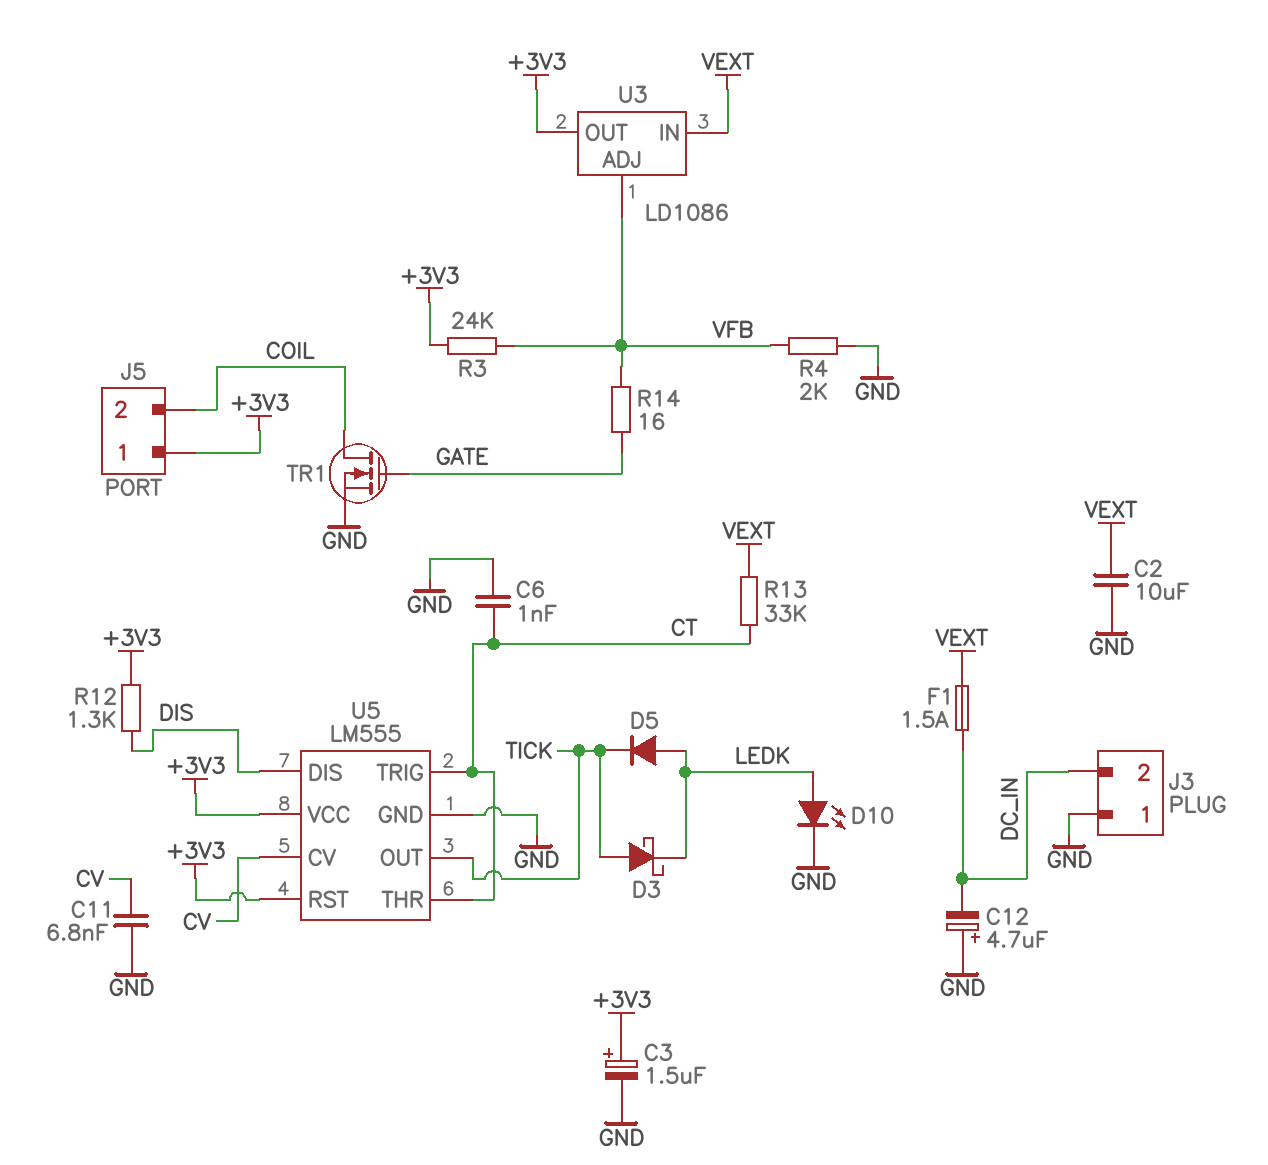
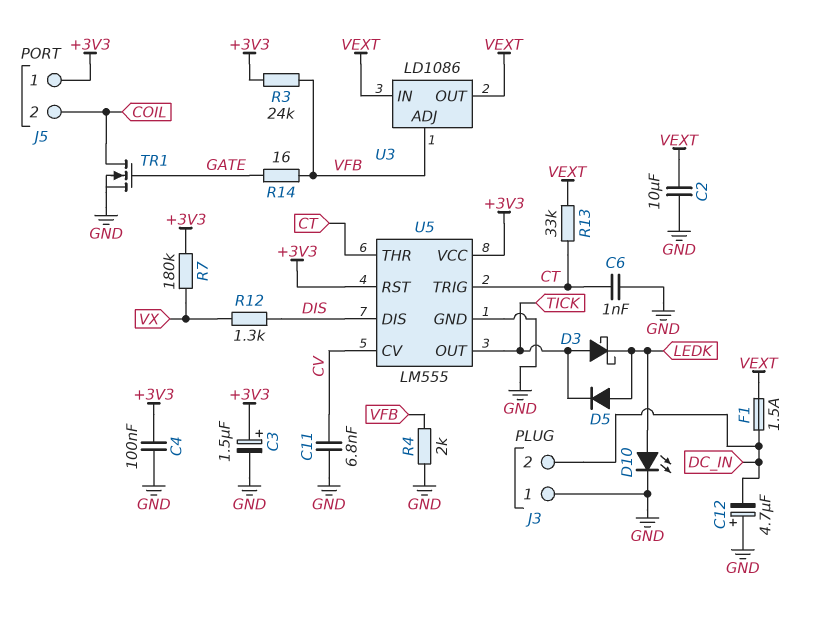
C4: none -> 100nF (+3V3, GND)
R7: none -> 180k (+3V3, VX)
R12: 1.3k (+3V3, DIS) -> 1.3k (DIS, VX)
U3 pin OUT: +3V3 -> VEXT

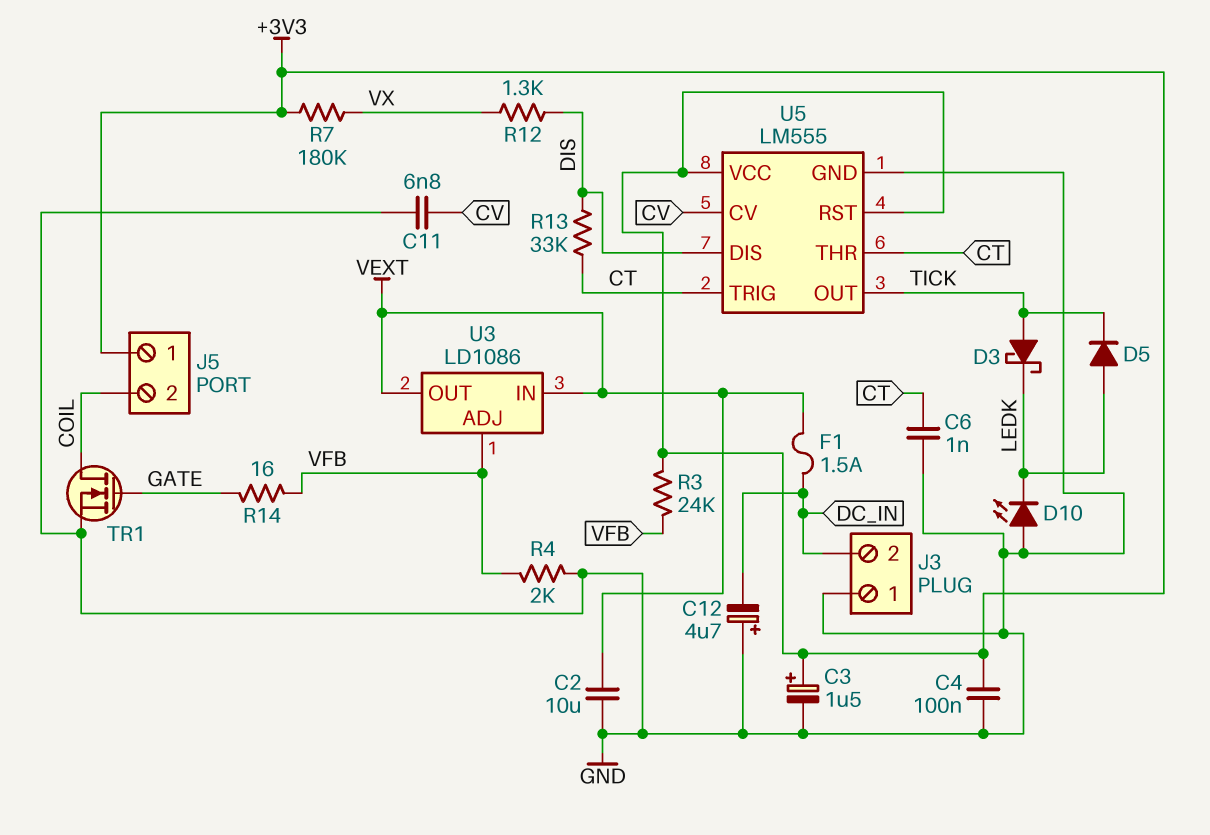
D10: LED (A LEDK, K GND) -> LED (A GND, K LEDK)
R13: 33k (CT, VEXT) -> 33k (CT, DIS)

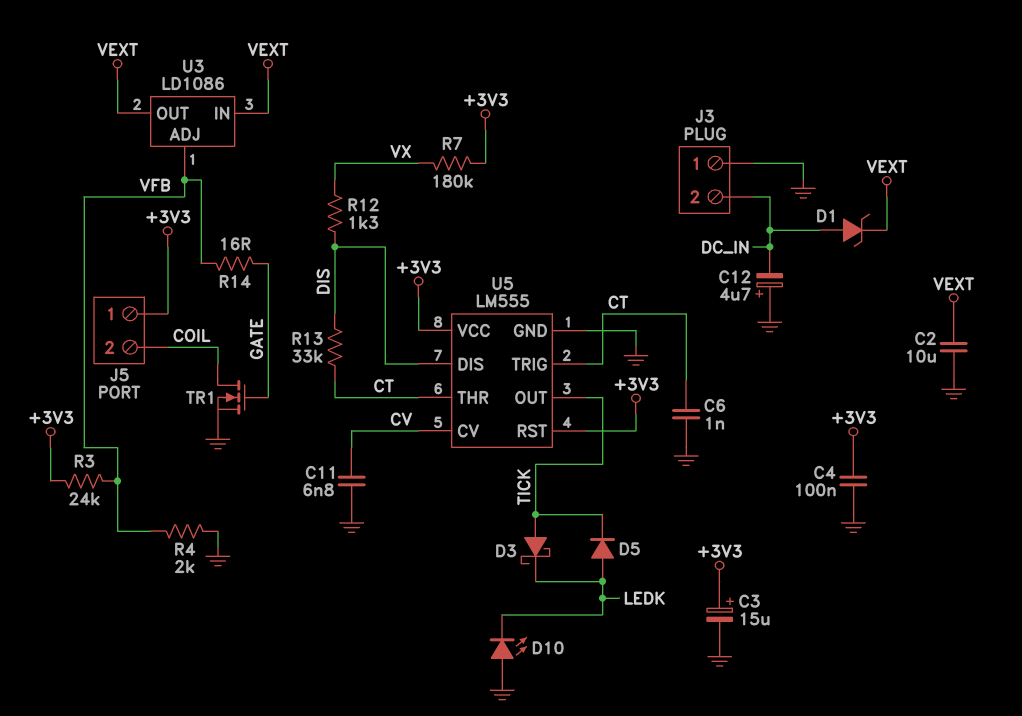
C3: 1.5uF (plus +3V3, minus GND) -> 15uF (plus +3V3, minus GND)
D1: none -> zener (A DC_IN, K VEXT)
F1: 1.5A (DC_IN, VEXT) -> none

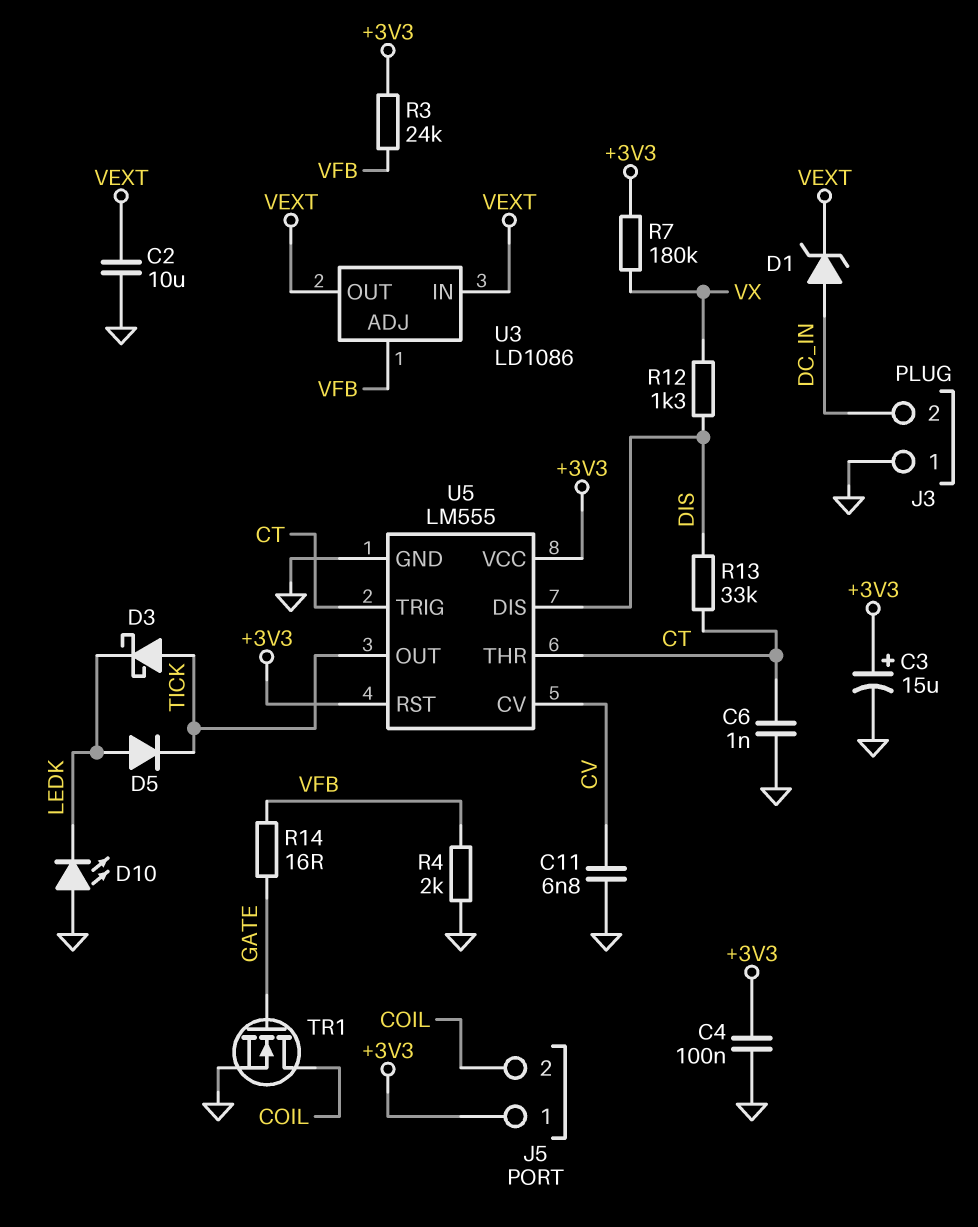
C12: 4.7uF (plus GND, minus DC_IN) -> none

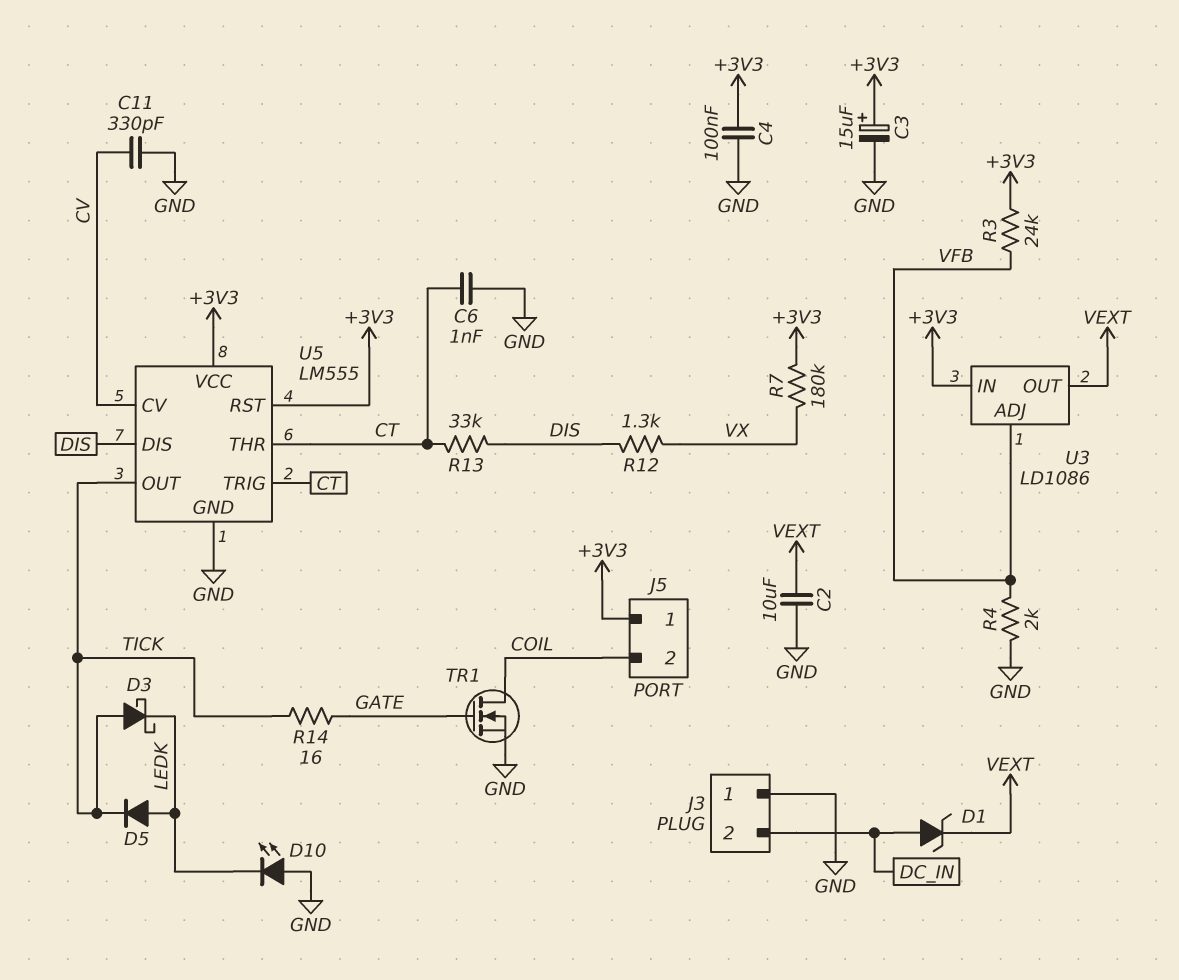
C11: 6.8nF (CV, GND) -> 330pF (CV, GND)
R14: 16 (GATE, VFB) -> 16 (GATE, TICK)
U3 pin IN: VEXT -> +3V3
============================================================
Reproduce all of the entries exactly as they appear, though any picture they include must be omitted.

▶ Task response
C4: none -> 100nF (+3V3, GND)
R7: none -> 180k (+3V3, VX)
R12: 1.3k (+3V3, DIS) -> 1.3k (DIS, VX)
U3 pin OUT: +3V3 -> VEXT

D10: LED (A LEDK, K GND) -> LED (A GND, K LEDK)
R13: 33k (CT, VEXT) -> 33k (CT, DIS)

C3: 1.5uF (plus +3V3, minus GND) -> 15uF (plus +3V3, minus GND)
D1: none -> zener (A DC_IN, K VEXT)
F1: 1.5A (DC_IN, VEXT) -> none

C12: 4.7uF (plus GND, minus DC_IN) -> none

C11: 6.8nF (CV, GND) -> 330pF (CV, GND)
R14: 16 (GATE, VFB) -> 16 (GATE, TICK)
U3 pin IN: VEXT -> +3V3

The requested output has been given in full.